Start of Block
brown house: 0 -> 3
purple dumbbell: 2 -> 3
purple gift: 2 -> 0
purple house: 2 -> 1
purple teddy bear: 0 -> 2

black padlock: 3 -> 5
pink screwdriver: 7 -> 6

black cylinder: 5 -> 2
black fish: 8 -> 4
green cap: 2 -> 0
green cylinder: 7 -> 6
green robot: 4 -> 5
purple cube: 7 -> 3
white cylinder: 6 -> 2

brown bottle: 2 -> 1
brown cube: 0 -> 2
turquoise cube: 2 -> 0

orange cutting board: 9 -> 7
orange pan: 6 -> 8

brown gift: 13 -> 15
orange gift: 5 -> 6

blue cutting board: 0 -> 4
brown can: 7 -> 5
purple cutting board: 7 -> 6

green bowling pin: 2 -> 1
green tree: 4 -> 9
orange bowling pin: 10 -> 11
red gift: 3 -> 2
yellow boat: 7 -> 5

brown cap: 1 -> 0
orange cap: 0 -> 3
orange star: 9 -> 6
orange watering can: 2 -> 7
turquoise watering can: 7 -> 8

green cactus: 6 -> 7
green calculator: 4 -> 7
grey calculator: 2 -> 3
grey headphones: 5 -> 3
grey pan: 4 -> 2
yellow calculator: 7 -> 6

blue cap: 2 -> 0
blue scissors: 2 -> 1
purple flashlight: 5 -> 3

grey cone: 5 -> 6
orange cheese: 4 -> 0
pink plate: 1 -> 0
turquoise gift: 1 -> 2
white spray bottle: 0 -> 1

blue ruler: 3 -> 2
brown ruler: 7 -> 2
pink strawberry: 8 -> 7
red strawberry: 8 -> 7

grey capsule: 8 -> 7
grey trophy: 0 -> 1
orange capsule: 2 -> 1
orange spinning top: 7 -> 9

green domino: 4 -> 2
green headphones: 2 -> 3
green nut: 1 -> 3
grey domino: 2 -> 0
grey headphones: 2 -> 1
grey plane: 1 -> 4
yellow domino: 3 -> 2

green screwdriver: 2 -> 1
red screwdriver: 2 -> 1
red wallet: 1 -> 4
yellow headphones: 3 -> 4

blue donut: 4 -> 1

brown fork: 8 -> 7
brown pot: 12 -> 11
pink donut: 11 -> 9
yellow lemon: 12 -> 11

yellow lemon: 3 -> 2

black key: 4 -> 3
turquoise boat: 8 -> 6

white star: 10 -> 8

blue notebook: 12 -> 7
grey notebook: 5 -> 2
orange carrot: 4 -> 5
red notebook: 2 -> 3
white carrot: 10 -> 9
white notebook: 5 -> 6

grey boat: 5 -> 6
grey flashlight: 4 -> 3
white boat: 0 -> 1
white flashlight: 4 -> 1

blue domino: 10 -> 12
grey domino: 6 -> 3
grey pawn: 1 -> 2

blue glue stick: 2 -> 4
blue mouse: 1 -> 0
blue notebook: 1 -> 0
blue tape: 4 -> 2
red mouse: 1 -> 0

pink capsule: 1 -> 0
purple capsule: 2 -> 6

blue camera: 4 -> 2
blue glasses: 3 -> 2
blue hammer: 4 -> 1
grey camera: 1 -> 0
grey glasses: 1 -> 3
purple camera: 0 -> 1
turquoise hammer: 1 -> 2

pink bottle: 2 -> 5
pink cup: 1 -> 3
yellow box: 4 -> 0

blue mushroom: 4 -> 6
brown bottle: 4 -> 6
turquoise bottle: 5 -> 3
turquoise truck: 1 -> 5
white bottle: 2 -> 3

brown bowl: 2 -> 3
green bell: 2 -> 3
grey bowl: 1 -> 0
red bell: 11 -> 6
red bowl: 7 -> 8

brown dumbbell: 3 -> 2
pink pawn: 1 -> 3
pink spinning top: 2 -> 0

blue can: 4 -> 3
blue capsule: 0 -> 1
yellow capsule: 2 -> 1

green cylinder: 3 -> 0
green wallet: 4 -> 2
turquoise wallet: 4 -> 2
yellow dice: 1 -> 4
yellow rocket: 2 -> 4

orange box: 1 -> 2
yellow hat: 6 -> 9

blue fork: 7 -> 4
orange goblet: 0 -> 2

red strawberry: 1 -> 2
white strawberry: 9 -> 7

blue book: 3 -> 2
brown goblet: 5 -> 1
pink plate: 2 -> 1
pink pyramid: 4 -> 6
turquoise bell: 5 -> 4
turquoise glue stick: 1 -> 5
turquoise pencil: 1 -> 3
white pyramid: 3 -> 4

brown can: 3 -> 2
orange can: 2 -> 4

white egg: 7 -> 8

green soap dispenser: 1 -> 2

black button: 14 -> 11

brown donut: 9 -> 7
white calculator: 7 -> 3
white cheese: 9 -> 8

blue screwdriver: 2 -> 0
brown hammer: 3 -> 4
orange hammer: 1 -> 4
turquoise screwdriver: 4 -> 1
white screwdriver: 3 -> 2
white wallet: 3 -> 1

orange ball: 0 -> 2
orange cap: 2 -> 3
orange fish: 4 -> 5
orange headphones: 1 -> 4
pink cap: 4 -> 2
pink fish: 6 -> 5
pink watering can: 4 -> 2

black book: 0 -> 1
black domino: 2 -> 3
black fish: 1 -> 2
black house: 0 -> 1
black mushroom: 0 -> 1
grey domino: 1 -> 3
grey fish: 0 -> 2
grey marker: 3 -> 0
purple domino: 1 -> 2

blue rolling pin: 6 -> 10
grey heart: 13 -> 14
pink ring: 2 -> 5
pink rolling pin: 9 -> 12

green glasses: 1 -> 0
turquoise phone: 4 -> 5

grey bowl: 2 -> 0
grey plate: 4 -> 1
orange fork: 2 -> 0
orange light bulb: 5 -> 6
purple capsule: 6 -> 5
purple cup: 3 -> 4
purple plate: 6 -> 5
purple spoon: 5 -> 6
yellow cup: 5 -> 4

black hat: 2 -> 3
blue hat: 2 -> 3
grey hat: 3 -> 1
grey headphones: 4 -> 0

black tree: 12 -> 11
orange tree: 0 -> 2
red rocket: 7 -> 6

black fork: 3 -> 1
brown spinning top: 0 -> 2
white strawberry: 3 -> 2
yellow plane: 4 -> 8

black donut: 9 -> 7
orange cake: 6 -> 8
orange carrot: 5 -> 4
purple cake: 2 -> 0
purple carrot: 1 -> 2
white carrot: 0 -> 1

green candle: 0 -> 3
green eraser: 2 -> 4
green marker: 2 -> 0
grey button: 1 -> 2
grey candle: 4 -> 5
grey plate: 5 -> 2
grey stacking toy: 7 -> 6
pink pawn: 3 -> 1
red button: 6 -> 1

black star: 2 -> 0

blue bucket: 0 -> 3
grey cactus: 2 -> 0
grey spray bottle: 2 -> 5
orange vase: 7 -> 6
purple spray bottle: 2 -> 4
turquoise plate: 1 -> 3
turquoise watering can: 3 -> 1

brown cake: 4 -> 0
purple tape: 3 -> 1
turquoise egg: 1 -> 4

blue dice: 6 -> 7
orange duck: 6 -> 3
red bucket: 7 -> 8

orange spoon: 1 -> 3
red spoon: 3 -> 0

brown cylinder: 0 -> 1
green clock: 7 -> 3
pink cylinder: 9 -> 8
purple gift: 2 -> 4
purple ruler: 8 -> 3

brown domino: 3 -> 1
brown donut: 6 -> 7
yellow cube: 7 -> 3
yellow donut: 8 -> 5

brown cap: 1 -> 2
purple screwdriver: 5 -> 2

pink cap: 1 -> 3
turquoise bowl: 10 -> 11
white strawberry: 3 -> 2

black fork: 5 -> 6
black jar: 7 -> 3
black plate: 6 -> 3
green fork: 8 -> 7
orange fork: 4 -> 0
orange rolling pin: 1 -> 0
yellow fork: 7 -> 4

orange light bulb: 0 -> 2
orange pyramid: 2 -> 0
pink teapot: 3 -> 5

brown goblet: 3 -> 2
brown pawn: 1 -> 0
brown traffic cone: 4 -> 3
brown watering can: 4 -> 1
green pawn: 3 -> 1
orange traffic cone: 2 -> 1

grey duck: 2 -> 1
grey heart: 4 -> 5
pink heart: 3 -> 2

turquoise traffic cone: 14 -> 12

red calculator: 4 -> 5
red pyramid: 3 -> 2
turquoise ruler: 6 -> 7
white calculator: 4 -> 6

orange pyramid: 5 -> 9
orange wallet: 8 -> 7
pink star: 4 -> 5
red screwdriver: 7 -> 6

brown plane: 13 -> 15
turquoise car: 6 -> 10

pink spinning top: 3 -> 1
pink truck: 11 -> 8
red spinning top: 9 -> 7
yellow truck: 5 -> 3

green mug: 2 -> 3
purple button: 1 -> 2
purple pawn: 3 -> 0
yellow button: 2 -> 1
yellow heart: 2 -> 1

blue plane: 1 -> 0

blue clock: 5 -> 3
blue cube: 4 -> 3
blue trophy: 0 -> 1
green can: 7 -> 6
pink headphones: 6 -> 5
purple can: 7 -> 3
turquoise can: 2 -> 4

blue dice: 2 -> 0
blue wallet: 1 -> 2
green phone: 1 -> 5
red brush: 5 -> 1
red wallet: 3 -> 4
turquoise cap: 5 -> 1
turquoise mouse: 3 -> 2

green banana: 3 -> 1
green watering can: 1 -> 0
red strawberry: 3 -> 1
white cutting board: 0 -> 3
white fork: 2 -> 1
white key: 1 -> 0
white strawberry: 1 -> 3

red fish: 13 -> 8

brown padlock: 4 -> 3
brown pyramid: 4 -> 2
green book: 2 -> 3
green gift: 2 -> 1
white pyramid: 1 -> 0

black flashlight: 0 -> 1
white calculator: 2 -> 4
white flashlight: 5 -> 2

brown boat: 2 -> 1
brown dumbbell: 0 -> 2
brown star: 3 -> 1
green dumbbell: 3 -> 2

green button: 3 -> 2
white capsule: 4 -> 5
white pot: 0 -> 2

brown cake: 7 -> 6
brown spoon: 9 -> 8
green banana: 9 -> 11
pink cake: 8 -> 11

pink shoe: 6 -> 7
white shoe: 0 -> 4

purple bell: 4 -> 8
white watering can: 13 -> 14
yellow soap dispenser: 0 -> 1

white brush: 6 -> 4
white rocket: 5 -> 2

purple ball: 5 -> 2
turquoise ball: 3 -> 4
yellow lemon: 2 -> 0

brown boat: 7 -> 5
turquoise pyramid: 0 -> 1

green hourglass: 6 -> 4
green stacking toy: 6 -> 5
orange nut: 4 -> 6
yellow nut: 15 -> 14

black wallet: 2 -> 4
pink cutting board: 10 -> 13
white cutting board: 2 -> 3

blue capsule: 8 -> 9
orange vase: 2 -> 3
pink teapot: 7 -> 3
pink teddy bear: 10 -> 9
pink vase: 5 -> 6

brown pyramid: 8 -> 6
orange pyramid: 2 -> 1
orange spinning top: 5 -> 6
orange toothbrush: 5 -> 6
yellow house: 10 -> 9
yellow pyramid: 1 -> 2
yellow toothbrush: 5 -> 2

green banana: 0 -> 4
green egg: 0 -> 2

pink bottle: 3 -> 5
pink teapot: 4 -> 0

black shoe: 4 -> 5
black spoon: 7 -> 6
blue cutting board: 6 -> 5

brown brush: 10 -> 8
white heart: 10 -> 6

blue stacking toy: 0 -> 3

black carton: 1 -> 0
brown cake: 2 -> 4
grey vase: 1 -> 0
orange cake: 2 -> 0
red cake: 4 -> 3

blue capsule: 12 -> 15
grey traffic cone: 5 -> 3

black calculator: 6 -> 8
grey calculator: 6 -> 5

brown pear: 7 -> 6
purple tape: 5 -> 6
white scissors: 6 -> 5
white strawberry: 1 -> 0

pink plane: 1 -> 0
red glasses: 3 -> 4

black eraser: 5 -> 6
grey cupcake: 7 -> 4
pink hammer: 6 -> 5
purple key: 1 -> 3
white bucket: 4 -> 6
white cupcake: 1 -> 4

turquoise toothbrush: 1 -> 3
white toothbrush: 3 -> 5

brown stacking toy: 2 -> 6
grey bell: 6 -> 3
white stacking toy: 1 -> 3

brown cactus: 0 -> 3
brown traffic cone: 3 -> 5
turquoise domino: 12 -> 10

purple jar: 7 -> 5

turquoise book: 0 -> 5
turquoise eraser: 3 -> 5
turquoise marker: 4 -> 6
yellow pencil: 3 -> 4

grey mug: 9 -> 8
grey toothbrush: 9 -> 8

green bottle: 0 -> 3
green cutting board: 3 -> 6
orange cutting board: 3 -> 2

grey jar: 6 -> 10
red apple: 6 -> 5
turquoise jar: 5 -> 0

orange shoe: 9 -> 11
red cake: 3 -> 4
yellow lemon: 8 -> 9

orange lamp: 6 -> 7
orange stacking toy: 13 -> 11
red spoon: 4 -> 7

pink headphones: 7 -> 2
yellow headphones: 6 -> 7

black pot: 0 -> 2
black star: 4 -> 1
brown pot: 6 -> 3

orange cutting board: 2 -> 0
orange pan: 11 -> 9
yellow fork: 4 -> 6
End of Block
Activity |
Return exactly what appears above, from the first line of the entries to the line with "yellow box: 4 -> 0", inclusive.

Exercise output |
brown house: 0 -> 3
purple dumbbell: 2 -> 3
purple gift: 2 -> 0
purple house: 2 -> 1
purple teddy bear: 0 -> 2

black padlock: 3 -> 5
pink screwdriver: 7 -> 6

black cylinder: 5 -> 2
black fish: 8 -> 4
green cap: 2 -> 0
green cylinder: 7 -> 6
green robot: 4 -> 5
purple cube: 7 -> 3
white cylinder: 6 -> 2

brown bottle: 2 -> 1
brown cube: 0 -> 2
turquoise cube: 2 -> 0

orange cutting board: 9 -> 7
orange pan: 6 -> 8

brown gift: 13 -> 15
orange gift: 5 -> 6

blue cutting board: 0 -> 4
brown can: 7 -> 5
purple cutting board: 7 -> 6

green bowling pin: 2 -> 1
green tree: 4 -> 9
orange bowling pin: 10 -> 11
red gift: 3 -> 2
yellow boat: 7 -> 5

brown cap: 1 -> 0
orange cap: 0 -> 3
orange star: 9 -> 6
orange watering can: 2 -> 7
turquoise watering can: 7 -> 8

green cactus: 6 -> 7
green calculator: 4 -> 7
grey calculator: 2 -> 3
grey headphones: 5 -> 3
grey pan: 4 -> 2
yellow calculator: 7 -> 6

blue cap: 2 -> 0
blue scissors: 2 -> 1
purple flashlight: 5 -> 3

grey cone: 5 -> 6
orange cheese: 4 -> 0
pink plate: 1 -> 0
turquoise gift: 1 -> 2
white spray bottle: 0 -> 1

blue ruler: 3 -> 2
brown ruler: 7 -> 2
pink strawberry: 8 -> 7
red strawberry: 8 -> 7

grey capsule: 8 -> 7
grey trophy: 0 -> 1
orange capsule: 2 -> 1
orange spinning top: 7 -> 9

green domino: 4 -> 2
green headphones: 2 -> 3
green nut: 1 -> 3
grey domino: 2 -> 0
grey headphones: 2 -> 1
grey plane: 1 -> 4
yellow domino: 3 -> 2

green screwdriver: 2 -> 1
red screwdriver: 2 -> 1
red wallet: 1 -> 4
yellow headphones: 3 -> 4

blue donut: 4 -> 1

brown fork: 8 -> 7
brown pot: 12 -> 11
pink donut: 11 -> 9
yellow lemon: 12 -> 11

yellow lemon: 3 -> 2

black key: 4 -> 3
turquoise boat: 8 -> 6

white star: 10 -> 8

blue notebook: 12 -> 7
grey notebook: 5 -> 2
orange carrot: 4 -> 5
red notebook: 2 -> 3
white carrot: 10 -> 9
white notebook: 5 -> 6

grey boat: 5 -> 6
grey flashlight: 4 -> 3
white boat: 0 -> 1
white flashlight: 4 -> 1

blue domino: 10 -> 12
grey domino: 6 -> 3
grey pawn: 1 -> 2

blue glue stick: 2 -> 4
blue mouse: 1 -> 0
blue notebook: 1 -> 0
blue tape: 4 -> 2
red mouse: 1 -> 0

pink capsule: 1 -> 0
purple capsule: 2 -> 6

blue camera: 4 -> 2
blue glasses: 3 -> 2
blue hammer: 4 -> 1
grey camera: 1 -> 0
grey glasses: 1 -> 3
purple camera: 0 -> 1
turquoise hammer: 1 -> 2

pink bottle: 2 -> 5
pink cup: 1 -> 3
yellow box: 4 -> 0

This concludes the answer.